***** DATA *****

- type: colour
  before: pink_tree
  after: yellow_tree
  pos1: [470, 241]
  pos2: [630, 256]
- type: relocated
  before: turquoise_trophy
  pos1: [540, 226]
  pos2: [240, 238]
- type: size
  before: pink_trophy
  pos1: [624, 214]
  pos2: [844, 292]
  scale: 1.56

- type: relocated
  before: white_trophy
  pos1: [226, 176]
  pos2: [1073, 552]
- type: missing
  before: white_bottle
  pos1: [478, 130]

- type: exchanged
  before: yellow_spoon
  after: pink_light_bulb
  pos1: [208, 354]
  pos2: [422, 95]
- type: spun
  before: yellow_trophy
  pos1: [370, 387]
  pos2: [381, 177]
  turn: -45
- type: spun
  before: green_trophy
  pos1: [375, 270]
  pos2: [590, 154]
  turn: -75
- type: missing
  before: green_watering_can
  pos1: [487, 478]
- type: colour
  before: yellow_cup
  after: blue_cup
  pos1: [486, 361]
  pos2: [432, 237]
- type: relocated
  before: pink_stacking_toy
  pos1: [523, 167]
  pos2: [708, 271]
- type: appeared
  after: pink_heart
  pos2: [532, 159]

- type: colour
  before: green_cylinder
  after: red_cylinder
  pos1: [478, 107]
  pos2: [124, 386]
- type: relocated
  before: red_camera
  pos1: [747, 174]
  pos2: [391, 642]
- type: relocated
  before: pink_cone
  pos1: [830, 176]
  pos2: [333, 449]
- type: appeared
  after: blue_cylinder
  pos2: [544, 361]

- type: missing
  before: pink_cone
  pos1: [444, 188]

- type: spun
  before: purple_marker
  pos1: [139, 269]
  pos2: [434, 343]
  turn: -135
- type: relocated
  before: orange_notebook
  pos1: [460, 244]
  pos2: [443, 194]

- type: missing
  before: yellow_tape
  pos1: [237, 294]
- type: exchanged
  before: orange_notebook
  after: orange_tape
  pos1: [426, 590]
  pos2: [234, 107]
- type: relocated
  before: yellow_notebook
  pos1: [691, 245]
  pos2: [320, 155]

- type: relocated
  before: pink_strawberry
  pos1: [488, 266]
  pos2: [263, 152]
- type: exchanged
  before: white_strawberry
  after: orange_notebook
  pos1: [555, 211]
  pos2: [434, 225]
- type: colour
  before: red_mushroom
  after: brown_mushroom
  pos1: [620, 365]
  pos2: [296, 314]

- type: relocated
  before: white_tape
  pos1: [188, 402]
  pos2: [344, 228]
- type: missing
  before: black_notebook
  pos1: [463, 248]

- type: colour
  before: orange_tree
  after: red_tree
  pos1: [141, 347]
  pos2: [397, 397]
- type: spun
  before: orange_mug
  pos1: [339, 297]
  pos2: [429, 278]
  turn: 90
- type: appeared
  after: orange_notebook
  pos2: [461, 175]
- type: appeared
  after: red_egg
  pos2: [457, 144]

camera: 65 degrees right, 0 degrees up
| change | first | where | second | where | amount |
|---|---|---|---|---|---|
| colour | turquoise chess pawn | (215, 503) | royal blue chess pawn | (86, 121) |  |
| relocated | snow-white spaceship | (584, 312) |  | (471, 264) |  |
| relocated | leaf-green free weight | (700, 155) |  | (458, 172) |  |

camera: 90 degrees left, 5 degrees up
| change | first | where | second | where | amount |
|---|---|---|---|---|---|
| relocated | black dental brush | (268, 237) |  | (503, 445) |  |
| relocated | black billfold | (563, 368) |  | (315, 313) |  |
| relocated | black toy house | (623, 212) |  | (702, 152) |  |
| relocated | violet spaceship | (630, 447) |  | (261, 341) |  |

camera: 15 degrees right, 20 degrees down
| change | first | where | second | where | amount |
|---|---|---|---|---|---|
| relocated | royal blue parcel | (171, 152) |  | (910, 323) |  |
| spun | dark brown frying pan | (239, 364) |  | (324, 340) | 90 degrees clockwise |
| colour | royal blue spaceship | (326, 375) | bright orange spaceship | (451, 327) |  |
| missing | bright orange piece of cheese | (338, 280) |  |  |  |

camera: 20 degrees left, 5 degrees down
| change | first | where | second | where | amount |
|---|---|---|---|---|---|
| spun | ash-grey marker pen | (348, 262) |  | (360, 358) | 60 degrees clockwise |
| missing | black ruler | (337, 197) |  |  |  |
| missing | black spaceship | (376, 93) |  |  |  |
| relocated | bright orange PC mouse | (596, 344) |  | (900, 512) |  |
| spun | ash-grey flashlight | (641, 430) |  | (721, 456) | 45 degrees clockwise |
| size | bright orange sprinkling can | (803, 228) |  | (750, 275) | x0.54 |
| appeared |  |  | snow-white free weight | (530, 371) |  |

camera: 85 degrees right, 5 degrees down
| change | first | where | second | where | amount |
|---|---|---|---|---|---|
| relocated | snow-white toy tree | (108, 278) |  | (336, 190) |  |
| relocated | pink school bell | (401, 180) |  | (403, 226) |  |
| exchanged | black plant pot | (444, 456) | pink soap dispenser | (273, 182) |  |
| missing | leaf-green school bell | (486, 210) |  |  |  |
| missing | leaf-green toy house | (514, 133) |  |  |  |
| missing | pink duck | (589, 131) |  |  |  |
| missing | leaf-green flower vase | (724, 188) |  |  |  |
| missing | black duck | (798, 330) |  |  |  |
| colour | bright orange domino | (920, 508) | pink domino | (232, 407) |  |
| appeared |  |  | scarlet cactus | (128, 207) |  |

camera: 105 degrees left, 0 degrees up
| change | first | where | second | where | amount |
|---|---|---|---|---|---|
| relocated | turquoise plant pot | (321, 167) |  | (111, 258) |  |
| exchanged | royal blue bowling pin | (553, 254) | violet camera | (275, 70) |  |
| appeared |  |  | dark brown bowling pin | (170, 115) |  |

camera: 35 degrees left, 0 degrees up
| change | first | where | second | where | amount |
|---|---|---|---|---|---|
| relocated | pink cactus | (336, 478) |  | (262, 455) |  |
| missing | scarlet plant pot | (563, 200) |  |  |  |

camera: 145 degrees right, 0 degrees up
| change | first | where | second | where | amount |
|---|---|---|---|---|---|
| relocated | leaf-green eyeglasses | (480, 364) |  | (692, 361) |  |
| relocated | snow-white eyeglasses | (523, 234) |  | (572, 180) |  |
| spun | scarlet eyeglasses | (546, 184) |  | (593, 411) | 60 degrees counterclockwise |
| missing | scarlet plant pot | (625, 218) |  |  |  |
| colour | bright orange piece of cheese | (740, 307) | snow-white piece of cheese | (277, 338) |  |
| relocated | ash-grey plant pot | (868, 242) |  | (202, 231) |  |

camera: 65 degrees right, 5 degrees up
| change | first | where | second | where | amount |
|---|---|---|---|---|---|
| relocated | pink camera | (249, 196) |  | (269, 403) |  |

*****

AIM OF THE TASK
Repeat the entries. Keep each one exactly as written.

ANSWER TO THIS PROBLEM
- type: colour
  before: pink_tree
  after: yellow_tree
  pos1: [470, 241]
  pos2: [630, 256]
- type: relocated
  before: turquoise_trophy
  pos1: [540, 226]
  pos2: [240, 238]
- type: size
  before: pink_trophy
  pos1: [624, 214]
  pos2: [844, 292]
  scale: 1.56

- type: relocated
  before: white_trophy
  pos1: [226, 176]
  pos2: [1073, 552]
- type: missing
  before: white_bottle
  pos1: [478, 130]

- type: exchanged
  before: yellow_spoon
  after: pink_light_bulb
  pos1: [208, 354]
  pos2: [422, 95]
- type: spun
  before: yellow_trophy
  pos1: [370, 387]
  pos2: [381, 177]
  turn: -45
- type: spun
  before: green_trophy
  pos1: [375, 270]
  pos2: [590, 154]
  turn: -75
- type: missing
  before: green_watering_can
  pos1: [487, 478]
- type: colour
  before: yellow_cup
  after: blue_cup
  pos1: [486, 361]
  pos2: [432, 237]
- type: relocated
  before: pink_stacking_toy
  pos1: [523, 167]
  pos2: [708, 271]
- type: appeared
  after: pink_heart
  pos2: [532, 159]

- type: colour
  before: green_cylinder
  after: red_cylinder
  pos1: [478, 107]
  pos2: [124, 386]
- type: relocated
  before: red_camera
  pos1: [747, 174]
  pos2: [391, 642]
- type: relocated
  before: pink_cone
  pos1: [830, 176]
  pos2: [333, 449]
- type: appeared
  after: blue_cylinder
  pos2: [544, 361]

- type: missing
  before: pink_cone
  pos1: [444, 188]

- type: spun
  before: purple_marker
  pos1: [139, 269]
  pos2: [434, 343]
  turn: -135
- type: relocated
  before: orange_notebook
  pos1: [460, 244]
  pos2: [443, 194]

- type: missing
  before: yellow_tape
  pos1: [237, 294]
- type: exchanged
  before: orange_notebook
  after: orange_tape
  pos1: [426, 590]
  pos2: [234, 107]
- type: relocated
  before: yellow_notebook
  pos1: [691, 245]
  pos2: [320, 155]

- type: relocated
  before: pink_strawberry
  pos1: [488, 266]
  pos2: [263, 152]
- type: exchanged
  before: white_strawberry
  after: orange_notebook
  pos1: [555, 211]
  pos2: [434, 225]
- type: colour
  before: red_mushroom
  after: brown_mushroom
  pos1: [620, 365]
  pos2: [296, 314]

- type: relocated
  before: white_tape
  pos1: [188, 402]
  pos2: [344, 228]
- type: missing
  before: black_notebook
  pos1: [463, 248]

- type: colour
  before: orange_tree
  after: red_tree
  pos1: [141, 347]
  pos2: [397, 397]
- type: spun
  before: orange_mug
  pos1: [339, 297]
  pos2: [429, 278]
  turn: 90
- type: appeared
  after: orange_notebook
  pos2: [461, 175]
- type: appeared
  after: red_egg
  pos2: [457, 144]

camera: 65 degrees right, 0 degrees up
| change | first | where | second | where | amount |
|---|---|---|---|---|---|
| colour | turquoise chess pawn | (215, 503) | royal blue chess pawn | (86, 121) |  |
| relocated | snow-white spaceship | (584, 312) |  | (471, 264) |  |
| relocated | leaf-green free weight | (700, 155) |  | (458, 172) |  |

camera: 90 degrees left, 5 degrees up
| change | first | where | second | where | amount |
|---|---|---|---|---|---|
| relocated | black dental brush | (268, 237) |  | (503, 445) |  |
| relocated | black billfold | (563, 368) |  | (315, 313) |  |
| relocated | black toy house | (623, 212) |  | (702, 152) |  |
| relocated | violet spaceship | (630, 447) |  | (261, 341) |  |

camera: 15 degrees right, 20 degrees down
| change | first | where | second | where | amount |
|---|---|---|---|---|---|
| relocated | royal blue parcel | (171, 152) |  | (910, 323) |  |
| spun | dark brown frying pan | (239, 364) |  | (324, 340) | 90 degrees clockwise |
| colour | royal blue spaceship | (326, 375) | bright orange spaceship | (451, 327) |  |
| missing | bright orange piece of cheese | (338, 280) |  |  |  |

camera: 20 degrees left, 5 degrees down
| change | first | where | second | where | amount |
|---|---|---|---|---|---|
| spun | ash-grey marker pen | (348, 262) |  | (360, 358) | 60 degrees clockwise |
| missing | black ruler | (337, 197) |  |  |  |
| missing | black spaceship | (376, 93) |  |  |  |
| relocated | bright orange PC mouse | (596, 344) |  | (900, 512) |  |
| spun | ash-grey flashlight | (641, 430) |  | (721, 456) | 45 degrees clockwise |
| size | bright orange sprinkling can | (803, 228) |  | (750, 275) | x0.54 |
| appeared |  |  | snow-white free weight | (530, 371) |  |

camera: 85 degrees right, 5 degrees down
| change | first | where | second | where | amount |
|---|---|---|---|---|---|
| relocated | snow-white toy tree | (108, 278) |  | (336, 190) |  |
| relocated | pink school bell | (401, 180) |  | (403, 226) |  |
| exchanged | black plant pot | (444, 456) | pink soap dispenser | (273, 182) |  |
| missing | leaf-green school bell | (486, 210) |  |  |  |
| missing | leaf-green toy house | (514, 133) |  |  |  |
| missing | pink duck | (589, 131) |  |  |  |
| missing | leaf-green flower vase | (724, 188) |  |  |  |
| missing | black duck | (798, 330) |  |  |  |
| colour | bright orange domino | (920, 508) | pink domino | (232, 407) |  |
| appeared |  |  | scarlet cactus | (128, 207) |  |

camera: 105 degrees left, 0 degrees up
| change | first | where | second | where | amount |
|---|---|---|---|---|---|
| relocated | turquoise plant pot | (321, 167) |  | (111, 258) |  |
| exchanged | royal blue bowling pin | (553, 254) | violet camera | (275, 70) |  |
| appeared |  |  | dark brown bowling pin | (170, 115) |  |

camera: 35 degrees left, 0 degrees up
| change | first | where | second | where | amount |
|---|---|---|---|---|---|
| relocated | pink cactus | (336, 478) |  | (262, 455) |  |
| missing | scarlet plant pot | (563, 200) |  |  |  |

camera: 145 degrees right, 0 degrees up
| change | first | where | second | where | amount |
|---|---|---|---|---|---|
| relocated | leaf-green eyeglasses | (480, 364) |  | (692, 361) |  |
| relocated | snow-white eyeglasses | (523, 234) |  | (572, 180) |  |
| spun | scarlet eyeglasses | (546, 184) |  | (593, 411) | 60 degrees counterclockwise |
| missing | scarlet plant pot | (625, 218) |  |  |  |
| colour | bright orange piece of cheese | (740, 307) | snow-white piece of cheese | (277, 338) |  |
| relocated | ash-grey plant pot | (868, 242) |  | (202, 231) |  |

camera: 65 degrees right, 5 degrees up
| change | first | where | second | where | amount |
|---|---|---|---|---|---|
| relocated | pink camera | (249, 196) |  | (269, 403) |  |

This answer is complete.